■ **Work instructions**
Search the records for the word "white". Copy every line where it appears.

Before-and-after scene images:
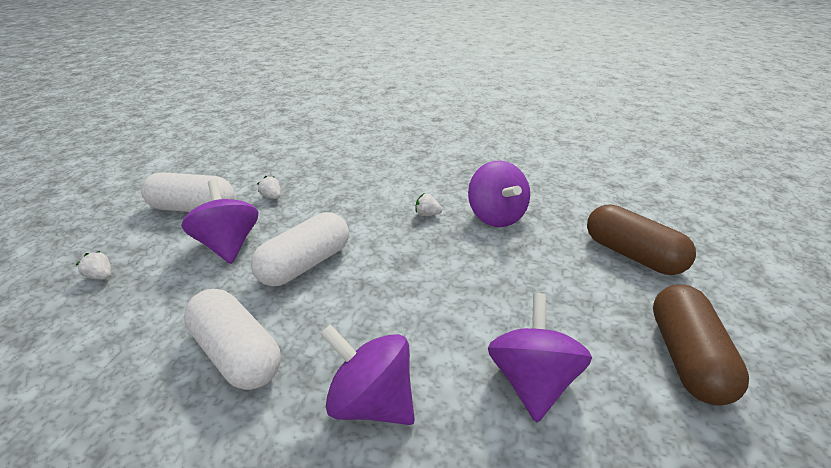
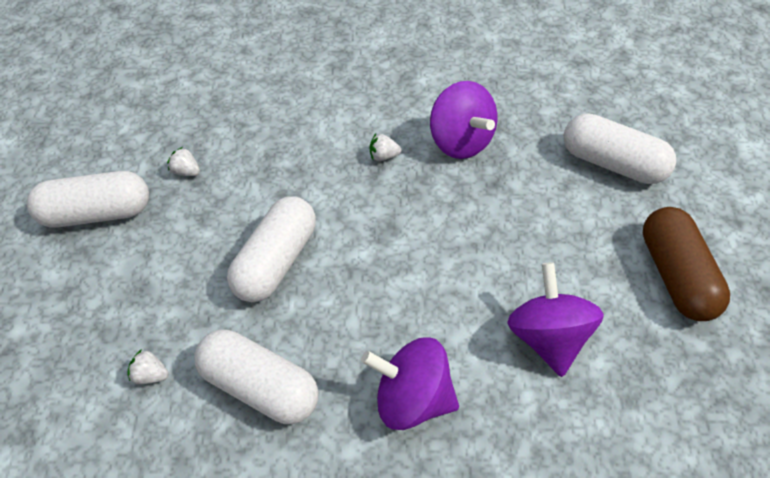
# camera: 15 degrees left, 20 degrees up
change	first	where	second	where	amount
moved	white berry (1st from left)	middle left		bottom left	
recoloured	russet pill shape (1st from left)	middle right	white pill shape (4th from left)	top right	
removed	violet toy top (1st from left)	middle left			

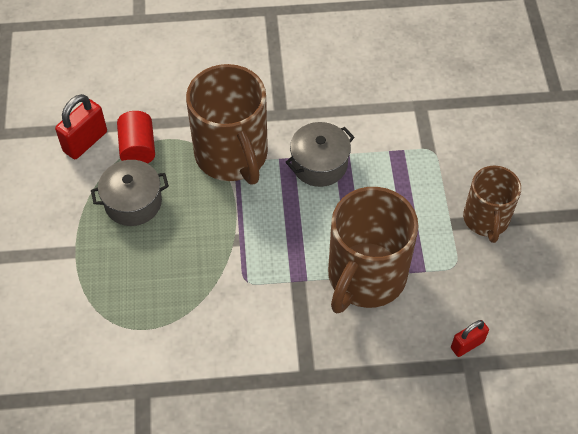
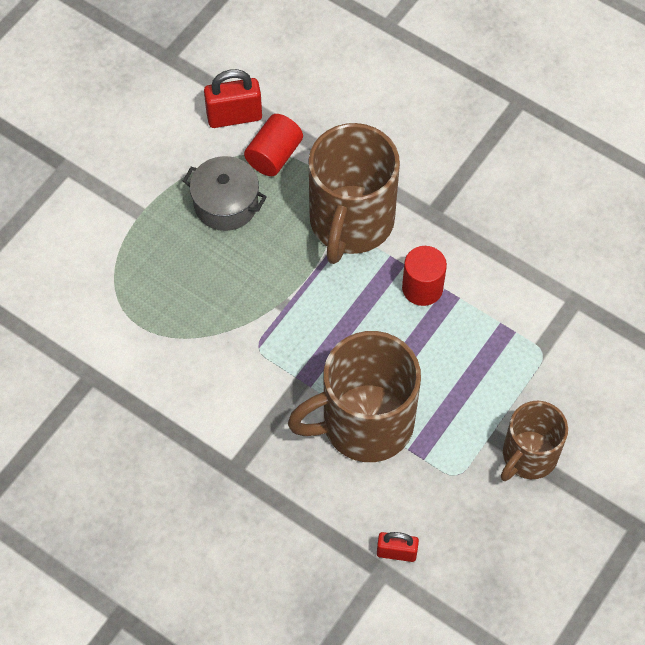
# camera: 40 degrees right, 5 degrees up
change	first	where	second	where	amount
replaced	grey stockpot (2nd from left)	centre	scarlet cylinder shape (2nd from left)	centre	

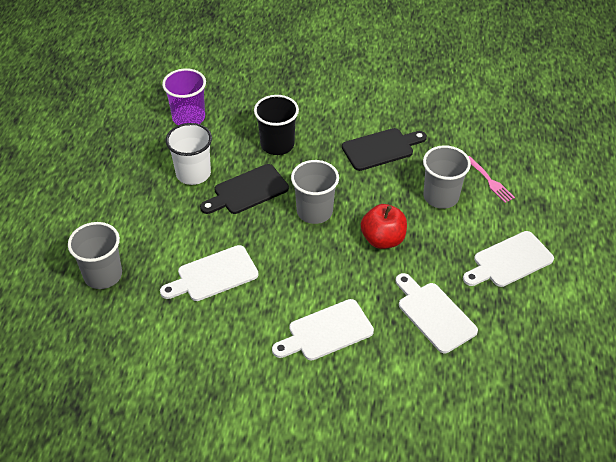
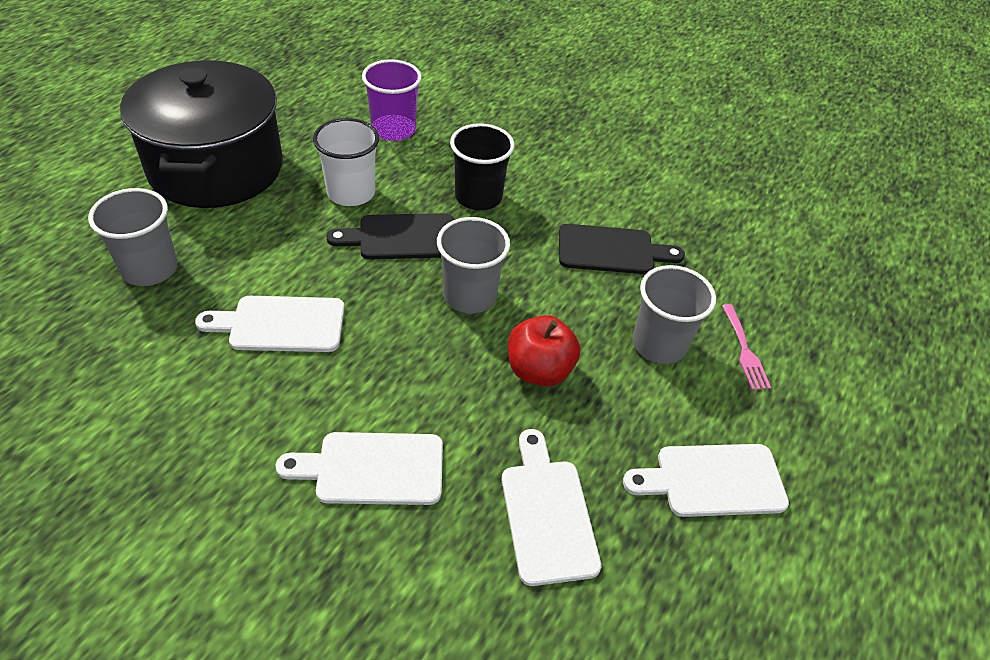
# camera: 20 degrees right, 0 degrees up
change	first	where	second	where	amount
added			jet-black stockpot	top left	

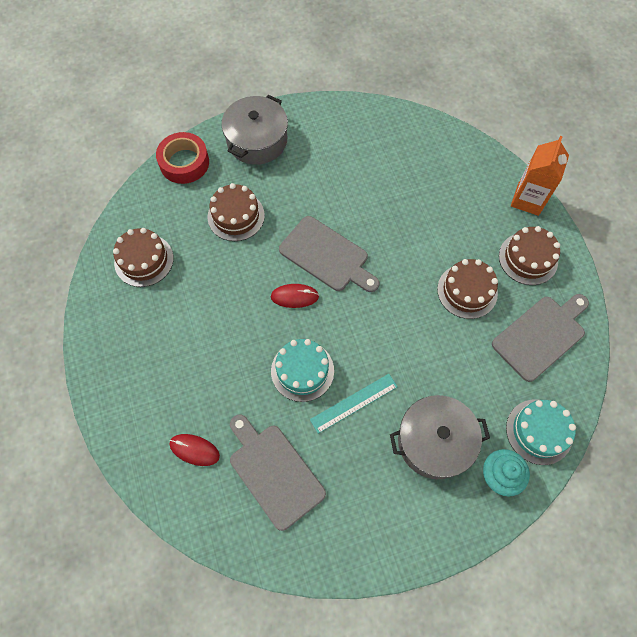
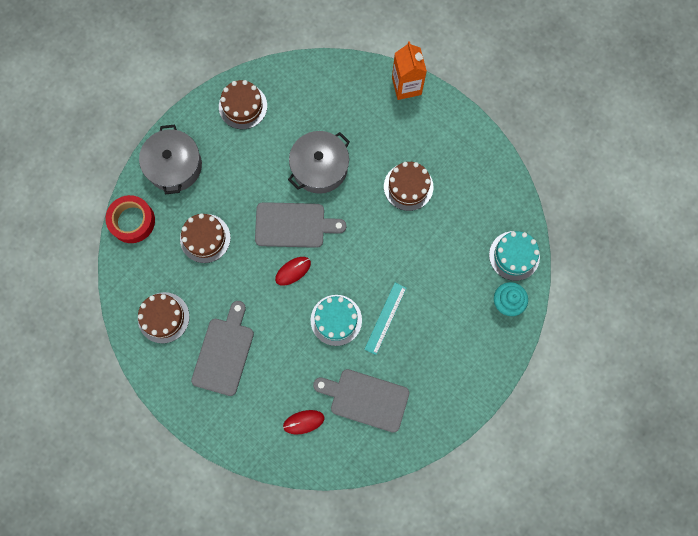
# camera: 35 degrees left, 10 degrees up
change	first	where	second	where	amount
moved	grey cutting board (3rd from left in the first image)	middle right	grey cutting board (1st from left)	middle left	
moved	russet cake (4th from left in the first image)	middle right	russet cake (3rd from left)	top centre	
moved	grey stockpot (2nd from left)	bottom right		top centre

■ **Answer to this problem**
moved	white berry (1st from left)	middle left		bottom left	
recoloured	russet pill shape (1st from left)	middle right	white pill shape (4th from left)	top right	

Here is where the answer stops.